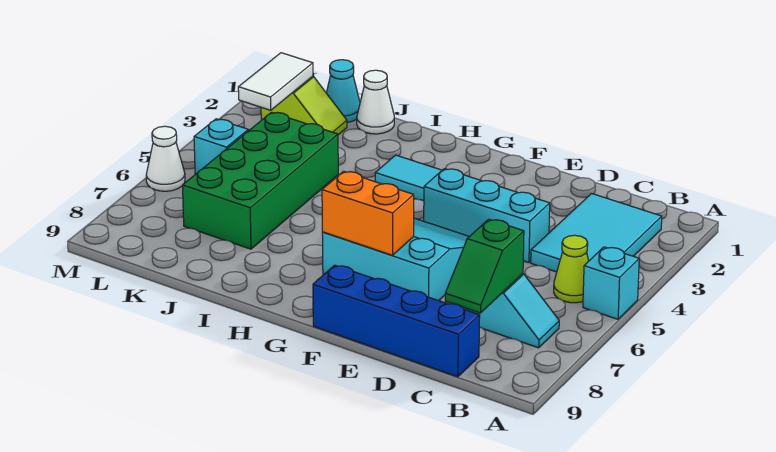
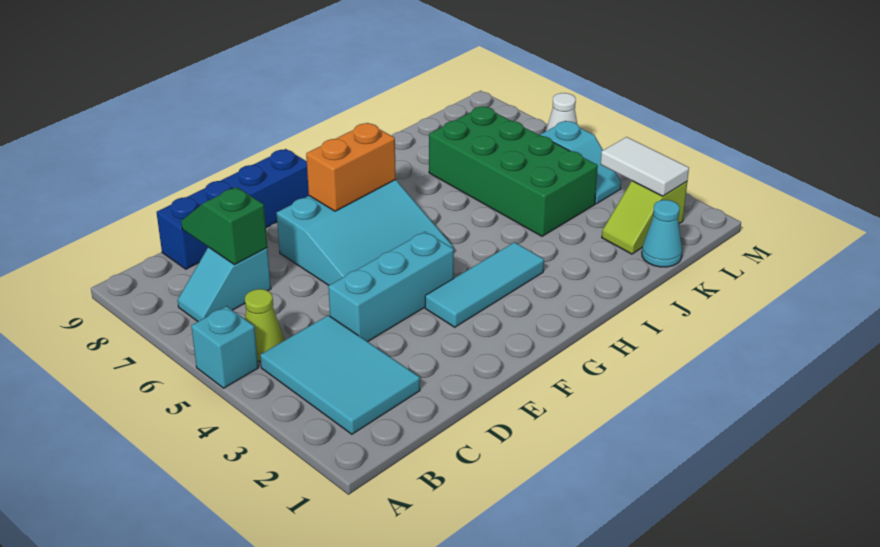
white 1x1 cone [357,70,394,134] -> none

_ _ _ _

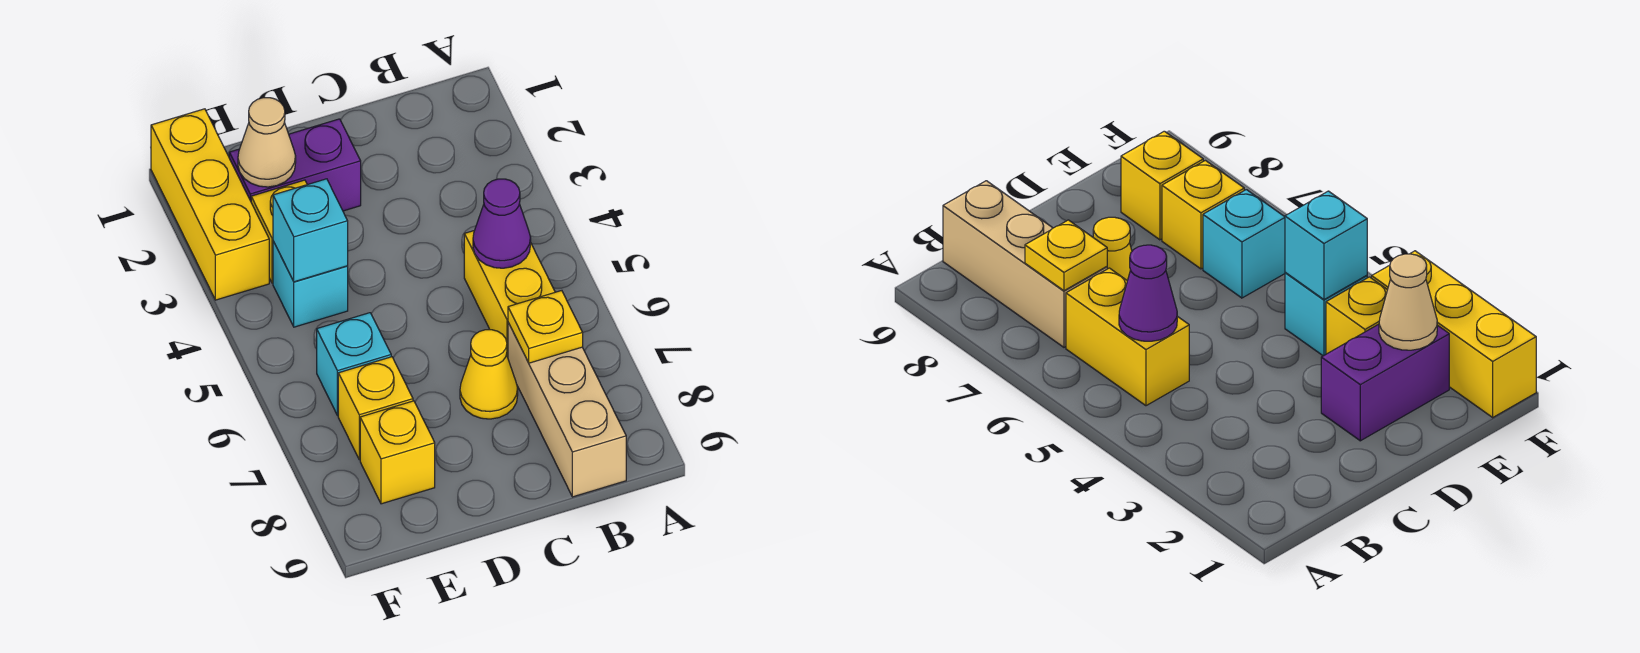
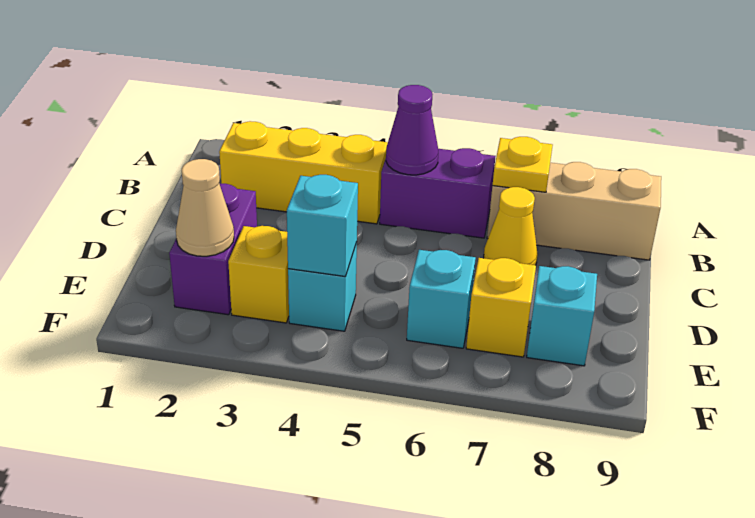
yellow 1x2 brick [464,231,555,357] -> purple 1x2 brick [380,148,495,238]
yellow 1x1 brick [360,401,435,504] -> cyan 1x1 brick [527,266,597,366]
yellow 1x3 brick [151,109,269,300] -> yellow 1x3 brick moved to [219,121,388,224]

_ _ _ _

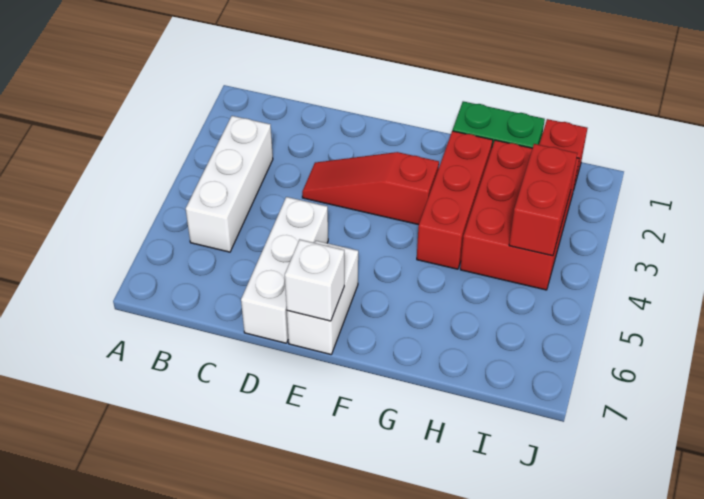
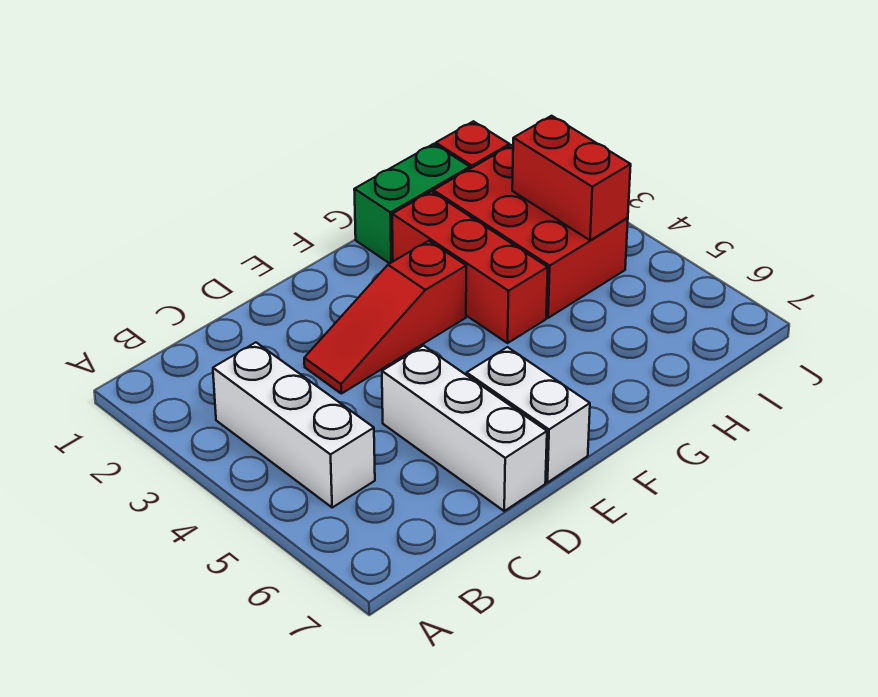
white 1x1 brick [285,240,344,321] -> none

_ _ _ _

Instruction:
Wherever the string "none" appears in a line of the records, copy that line.

The answer:
white 1x1 cone [357,70,394,134] -> none
white 1x1 brick [285,240,344,321] -> none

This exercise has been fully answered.